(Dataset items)
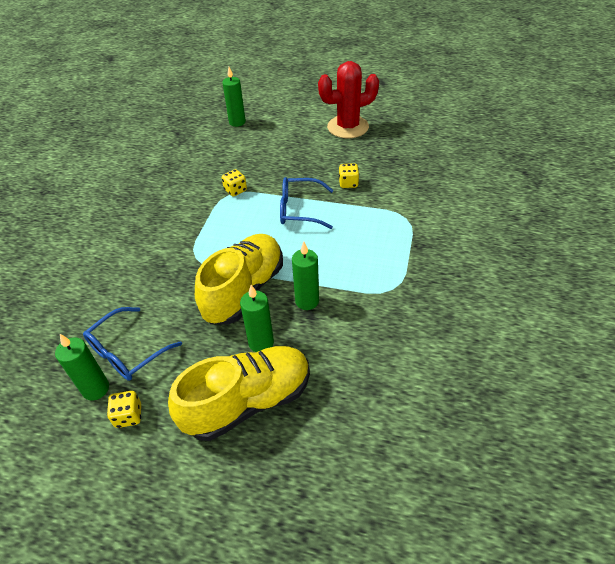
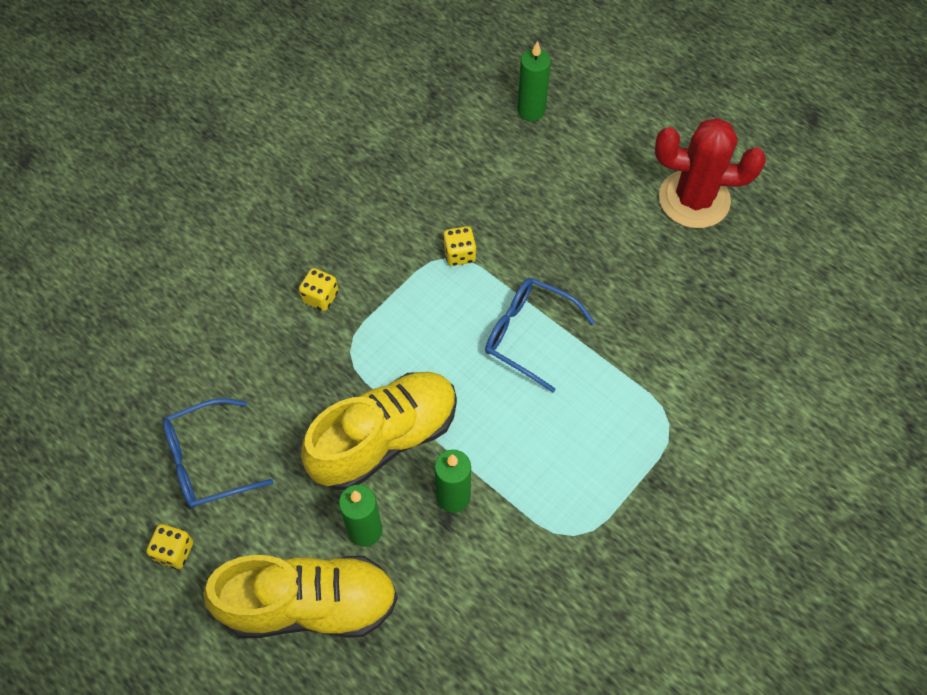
camera: 25 degrees right, 15 degrees up
green candle [55,334,109,400] -> none
yellow dice [339,163,359,188] -> yellow dice moved to [299,268,338,311]

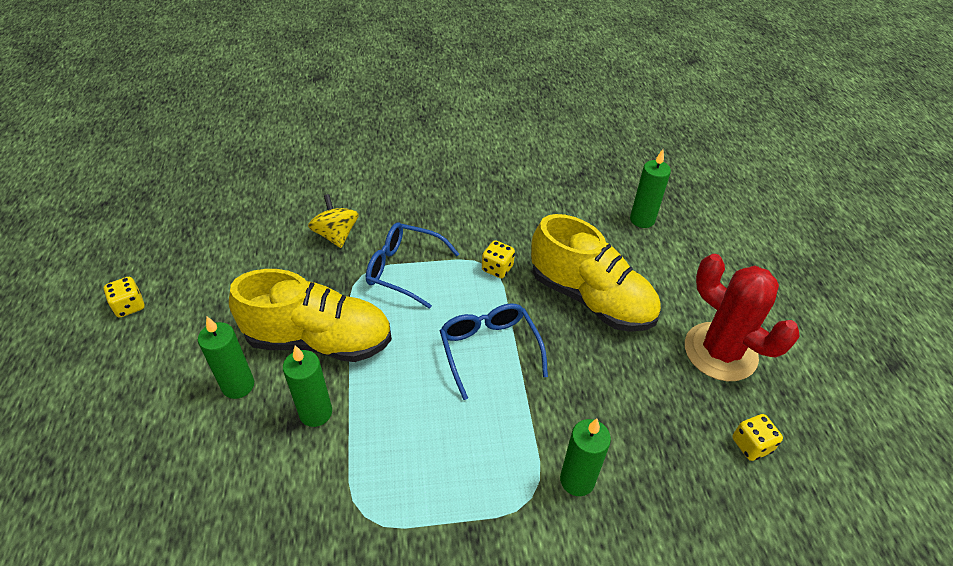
camera: 40 degrees right, 15 degrees down
blue glasses [163,398,274,508] -> blue glasses moved to [366,223,459,309]
yellow shoe [203,555,398,638] -> yellow shoe moved to [531,214,661,332]
yellow dice [299,268,338,311] -> yellow dice moved to [732,414,783,461]
none -> yellow spinning top [308,194,359,248]
none -> green candle [560,419,611,496]

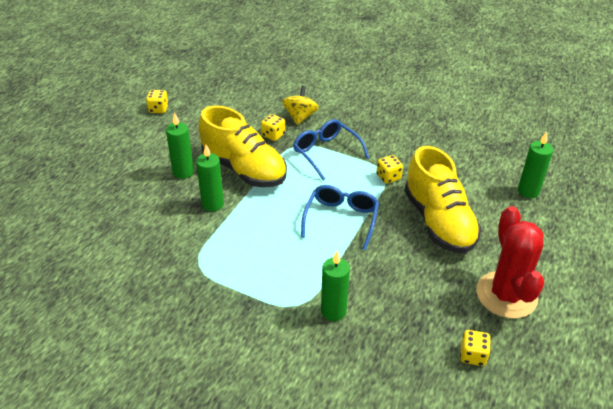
camera: 35 degrees right, 5 degrees down
none -> yellow dice [261,114,285,141]

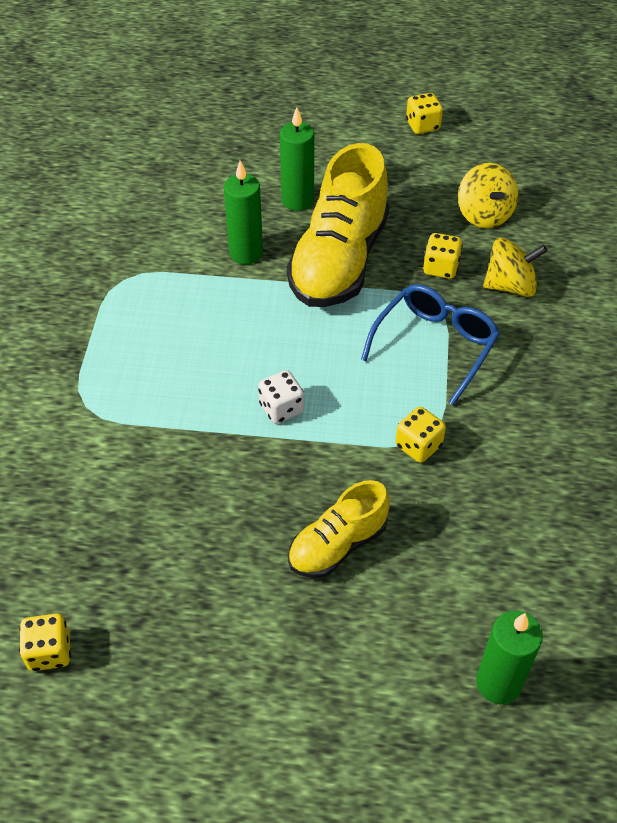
camera: 70 degrees right, 10 degrees up
blue glasses [301,185,379,250] -> white dice [258,370,304,424]
green candle [321,251,350,321] -> none
yellow shoe [404,146,481,253] -> yellow shoe [288,480,390,578], size x0.56
red cactus [476,206,544,318] -> none
none -> yellow spinning top [458,163,518,228]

WHAT TO DO => Your answer must be the line holding "green candle [321,251,350,321] -> none" plus every later line to the end of the records, copied exactly.

ANSWER SECTION =>
green candle [321,251,350,321] -> none
yellow shoe [404,146,481,253] -> yellow shoe [288,480,390,578], size x0.56
red cactus [476,206,544,318] -> none
none -> yellow spinning top [458,163,518,228]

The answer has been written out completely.